TASK GOAL →
Each record below is to be output unchanged, and any picture is to be dropped.

Stored entries:
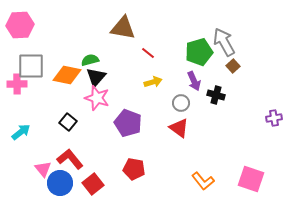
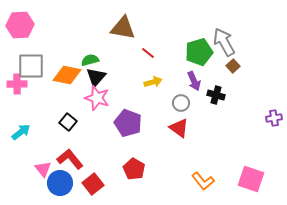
red pentagon: rotated 20 degrees clockwise
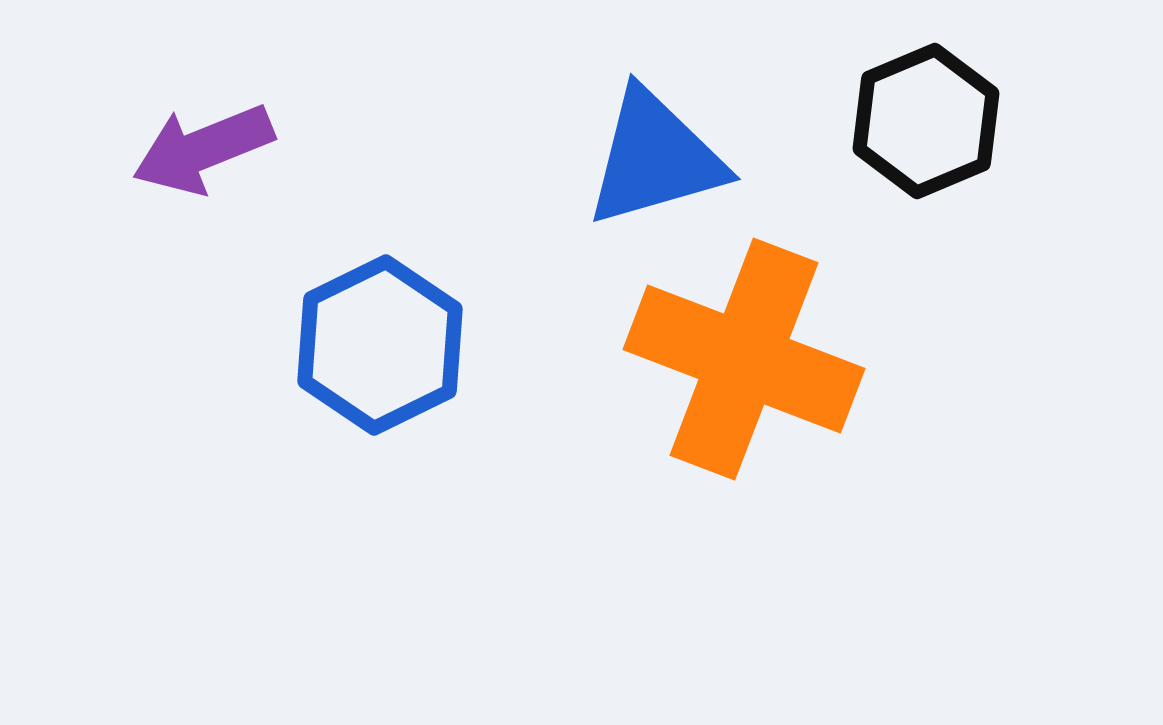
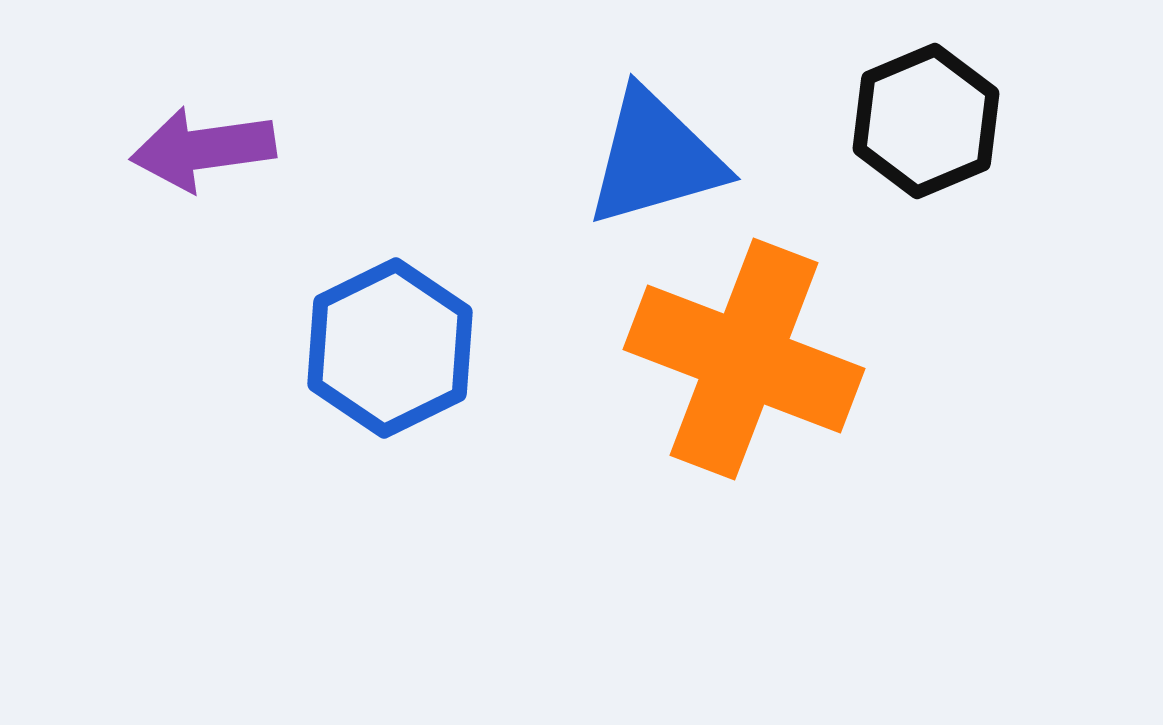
purple arrow: rotated 14 degrees clockwise
blue hexagon: moved 10 px right, 3 px down
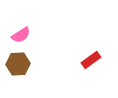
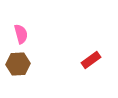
pink semicircle: moved 1 px up; rotated 72 degrees counterclockwise
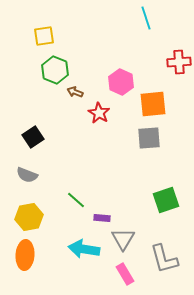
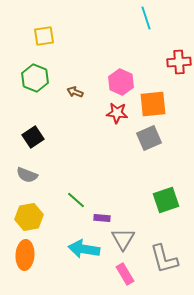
green hexagon: moved 20 px left, 8 px down
red star: moved 18 px right; rotated 25 degrees counterclockwise
gray square: rotated 20 degrees counterclockwise
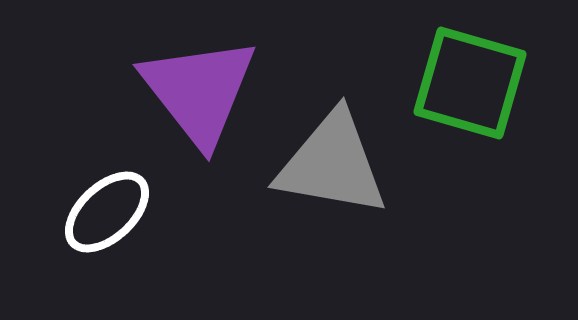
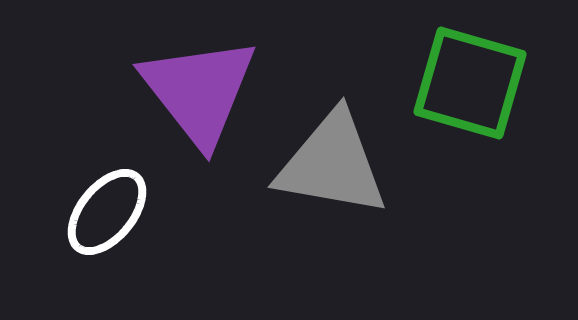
white ellipse: rotated 8 degrees counterclockwise
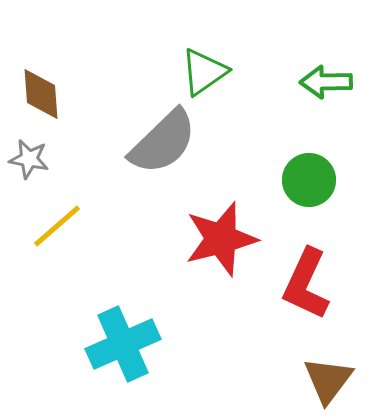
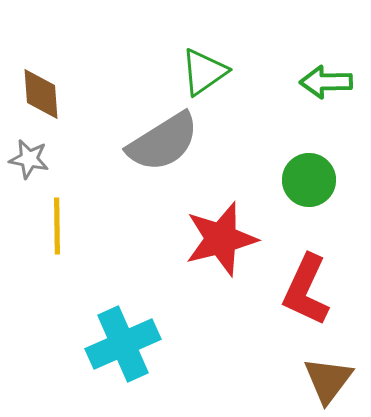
gray semicircle: rotated 12 degrees clockwise
yellow line: rotated 50 degrees counterclockwise
red L-shape: moved 6 px down
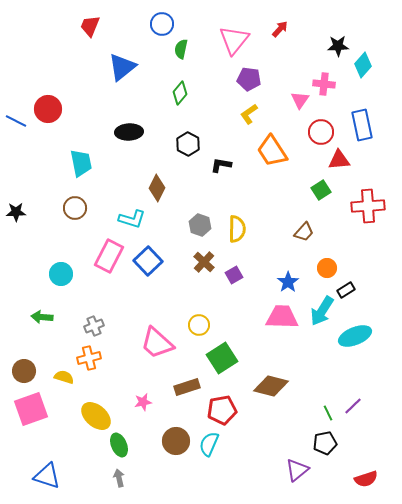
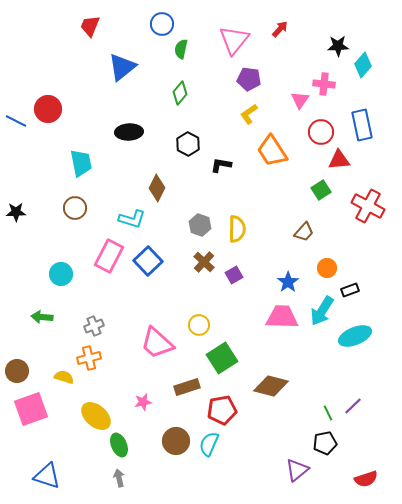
red cross at (368, 206): rotated 32 degrees clockwise
black rectangle at (346, 290): moved 4 px right; rotated 12 degrees clockwise
brown circle at (24, 371): moved 7 px left
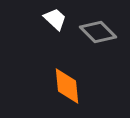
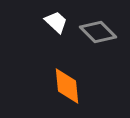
white trapezoid: moved 1 px right, 3 px down
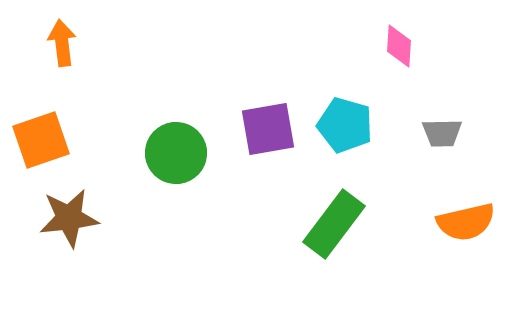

RESPONSE TO THIS TASK →
red pentagon: rotated 20 degrees clockwise
purple arrow: rotated 14 degrees clockwise
blue hexagon: moved 10 px right, 3 px down
pink semicircle: moved 1 px up; rotated 72 degrees counterclockwise
green hexagon: moved 20 px left, 8 px down
red star: moved 18 px right; rotated 25 degrees counterclockwise
gray square: rotated 20 degrees counterclockwise
white ellipse: rotated 8 degrees counterclockwise
gray semicircle: rotated 12 degrees clockwise
yellow line: rotated 50 degrees counterclockwise
red L-shape: moved 6 px down
red cross at (368, 206): rotated 32 degrees clockwise
black rectangle at (346, 290): moved 4 px right; rotated 12 degrees clockwise
brown circle at (24, 371): moved 7 px left
white trapezoid: moved 1 px right, 3 px down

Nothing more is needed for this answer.